→ **Task instructions**
Exact reproduction of all the data is required, with pictures excluded.

* * *

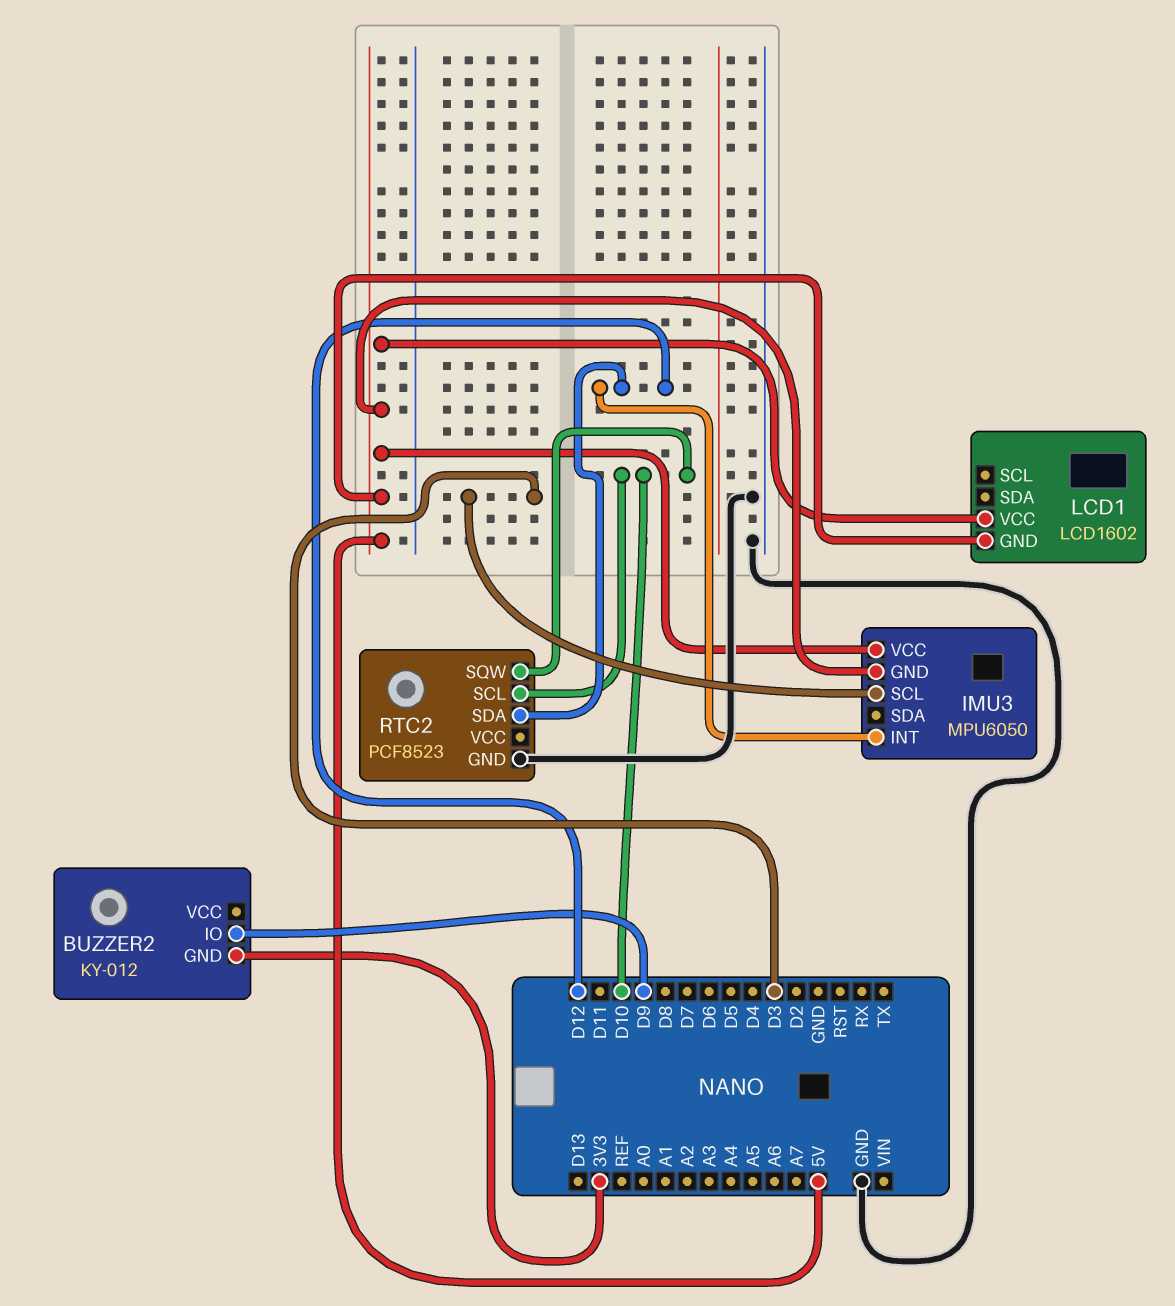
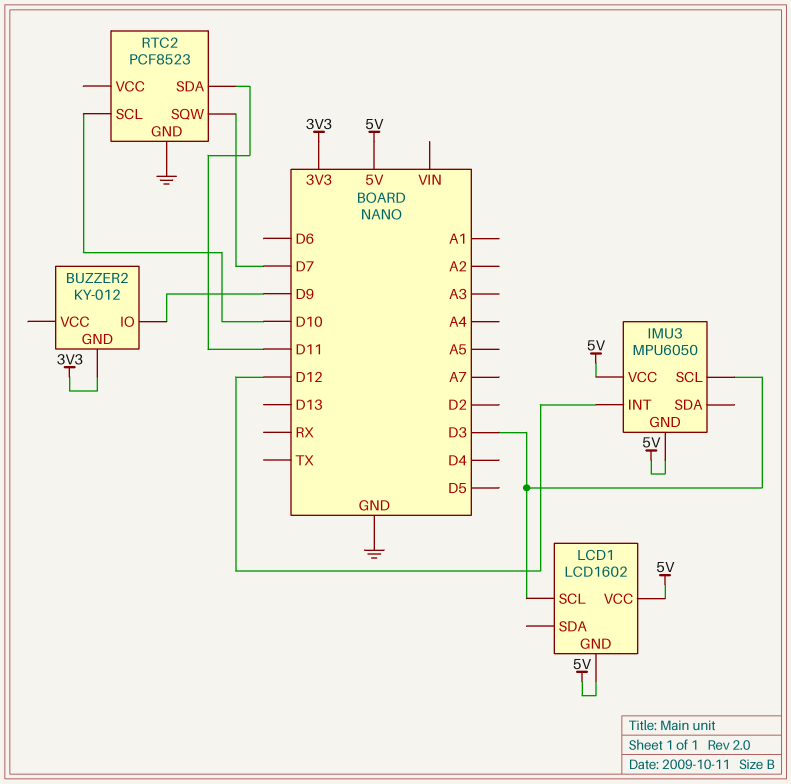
LCD1 pin SCL: none -> D3
RTC2 pin SDA: D12 -> D11
RTC2 pin SQW: D10 -> D7

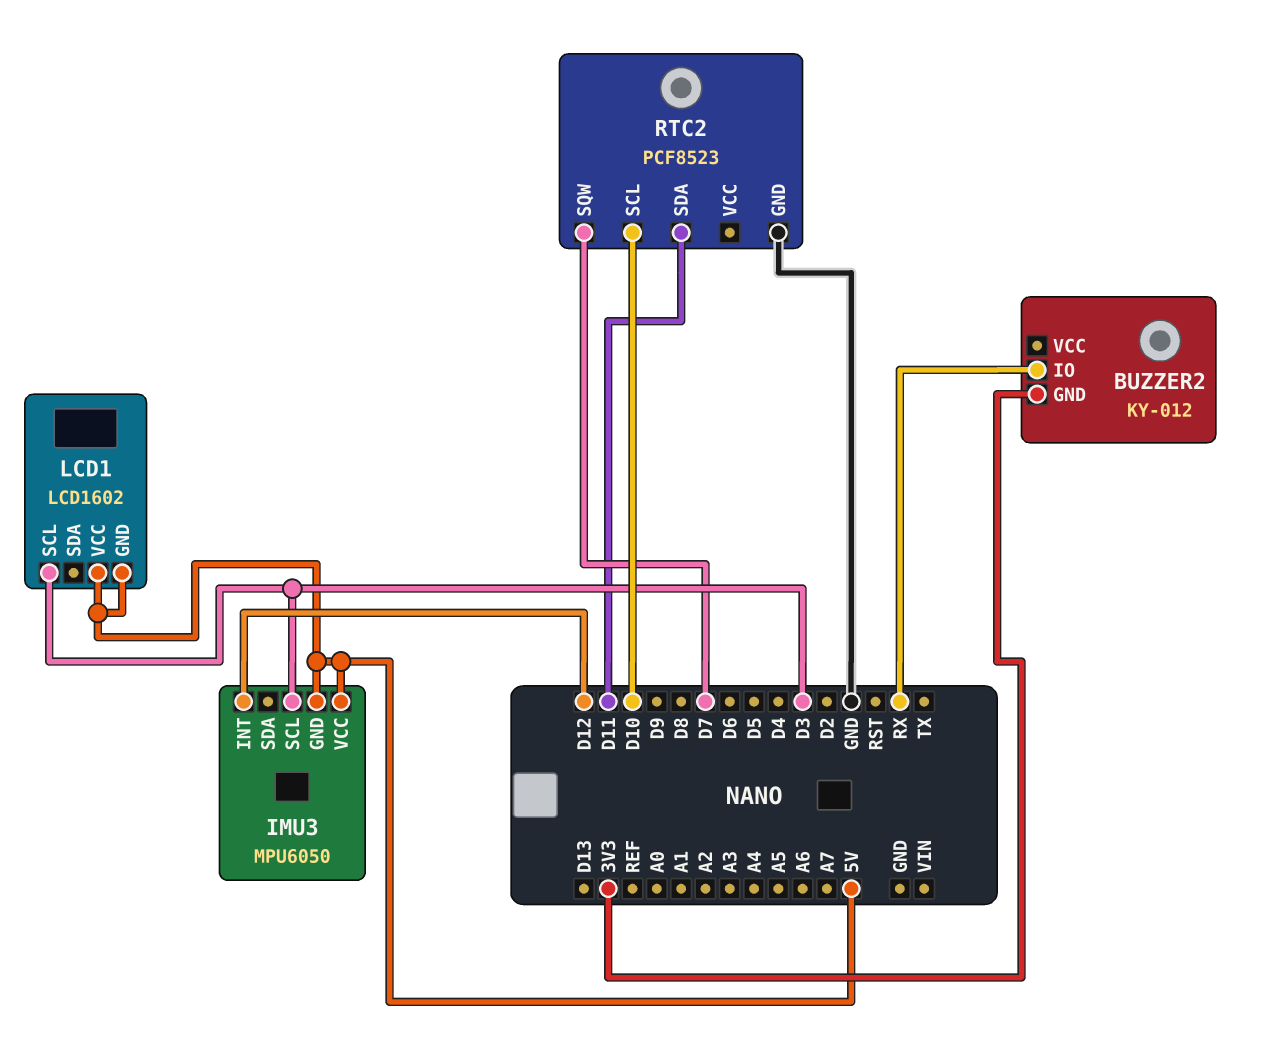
BUZZER2 pin IO: D9 -> RX

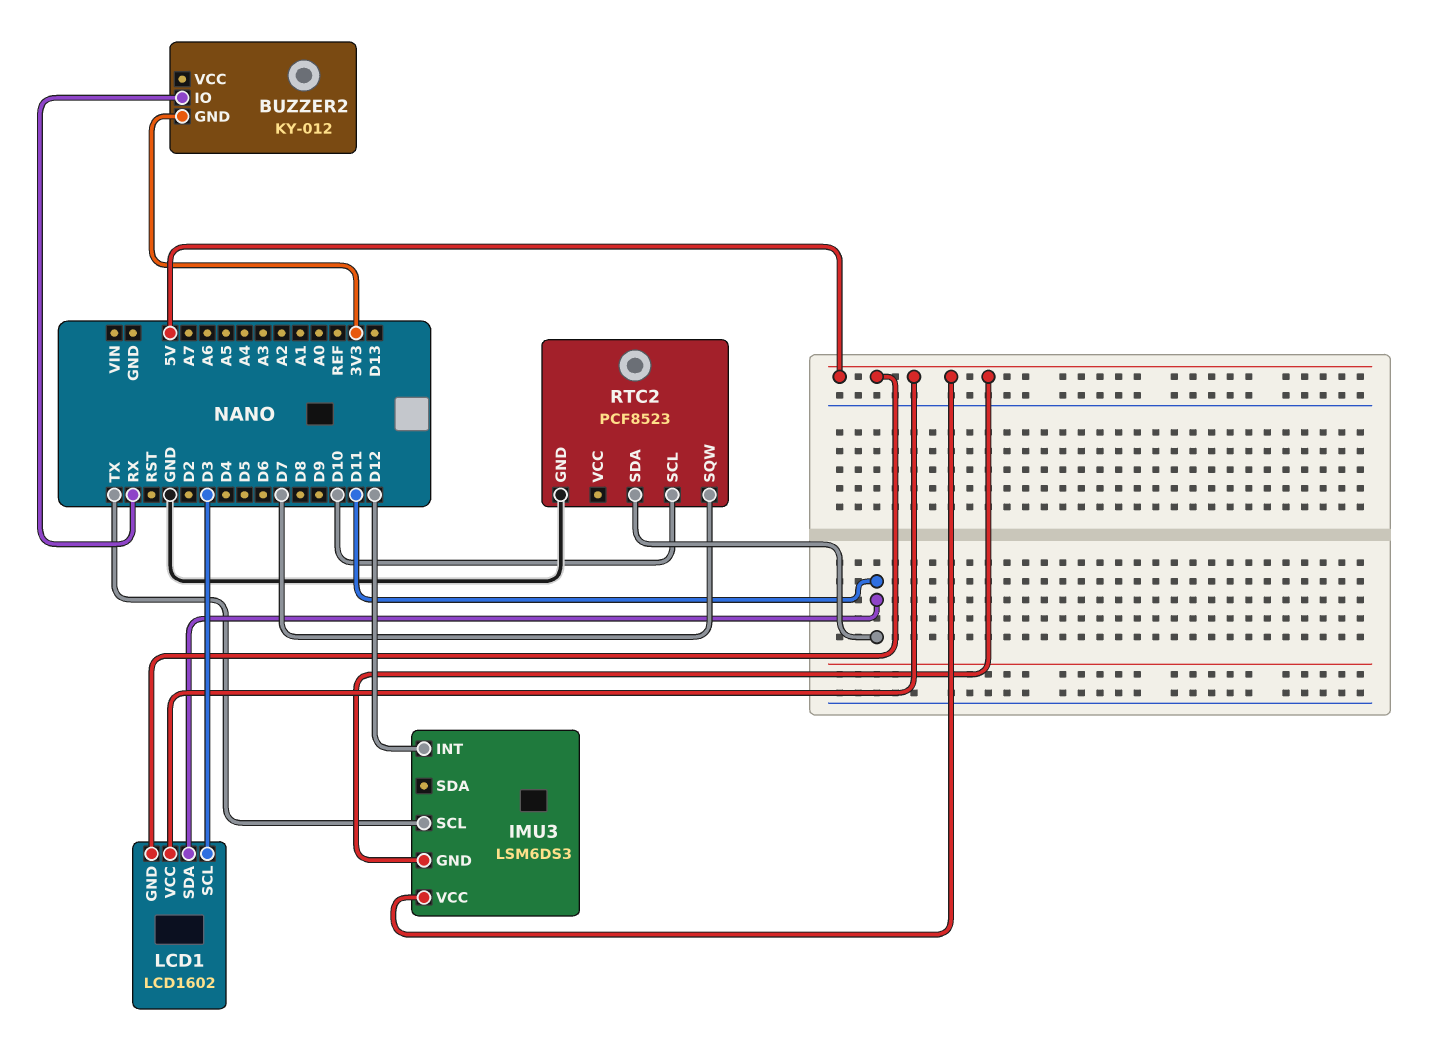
IMU3: MPU6050 -> LSM6DS3
IMU3 pin SCL: D3 -> TX
LCD1 pin SDA: none -> D11

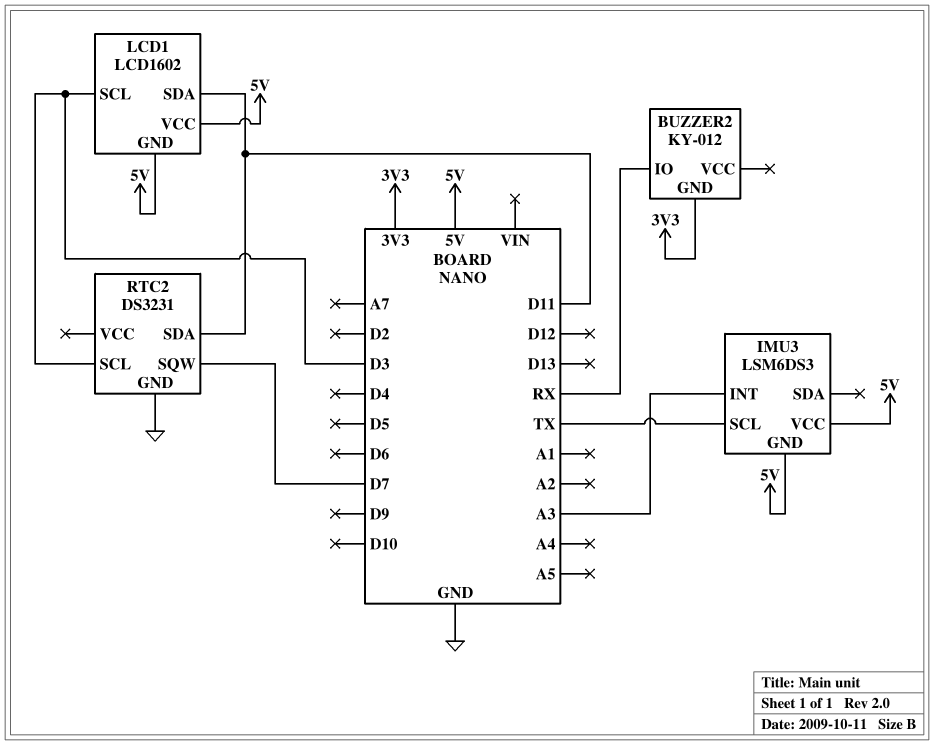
IMU3 pin INT: D12 -> A3
RTC2: PCF8523 -> DS3231
RTC2 pin SCL: D10 -> D3

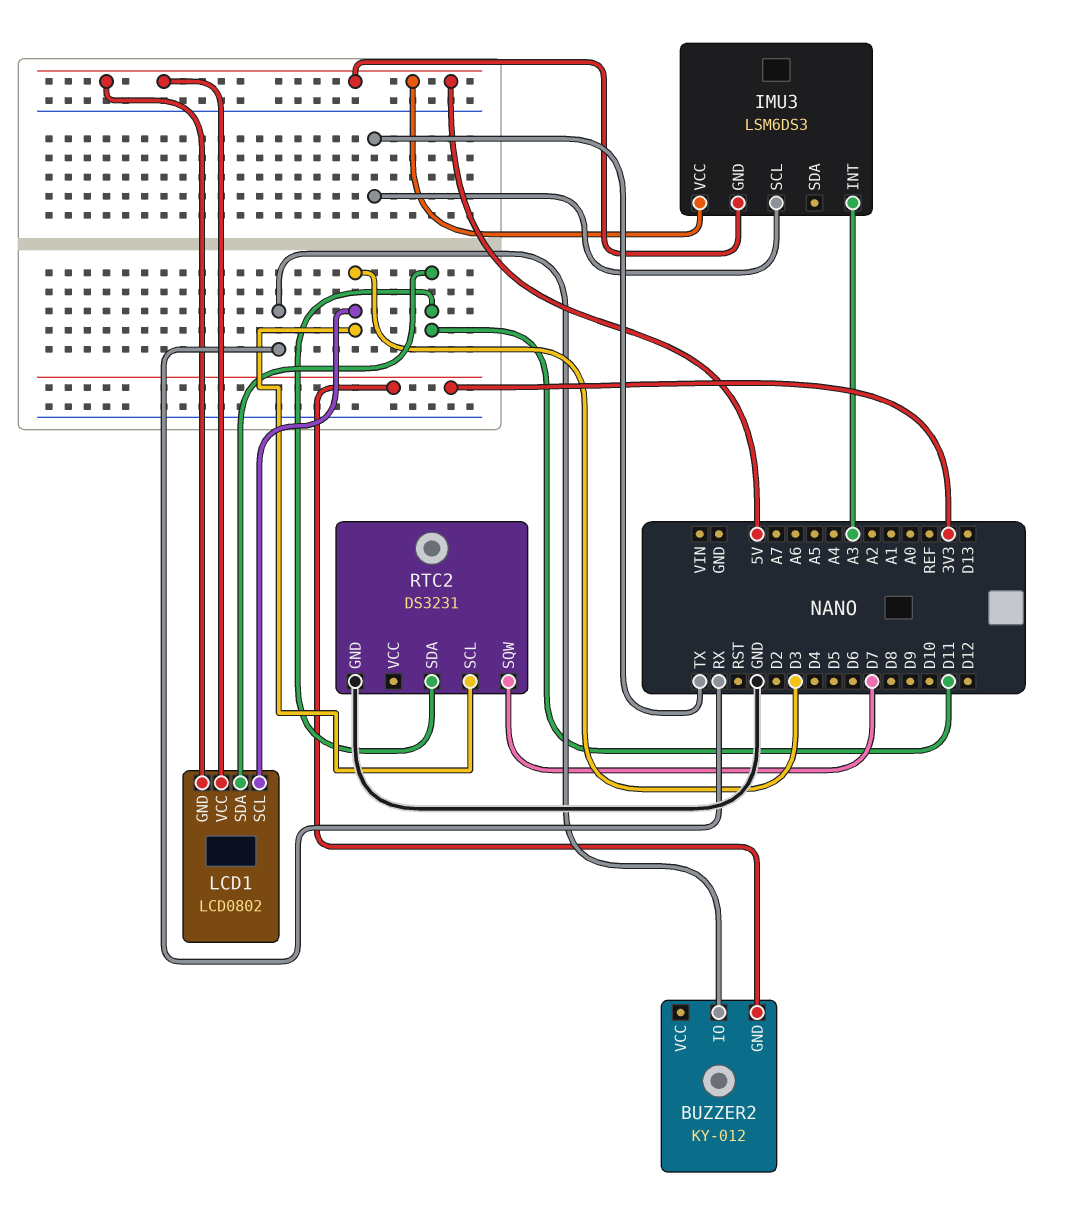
LCD1: LCD1602 -> LCD0802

* * *

→ **Exercise output**
LCD1 pin SCL: none -> D3
RTC2 pin SDA: D12 -> D11
RTC2 pin SQW: D10 -> D7

BUZZER2 pin IO: D9 -> RX

IMU3: MPU6050 -> LSM6DS3
IMU3 pin SCL: D3 -> TX
LCD1 pin SDA: none -> D11

IMU3 pin INT: D12 -> A3
RTC2: PCF8523 -> DS3231
RTC2 pin SCL: D10 -> D3

LCD1: LCD1602 -> LCD0802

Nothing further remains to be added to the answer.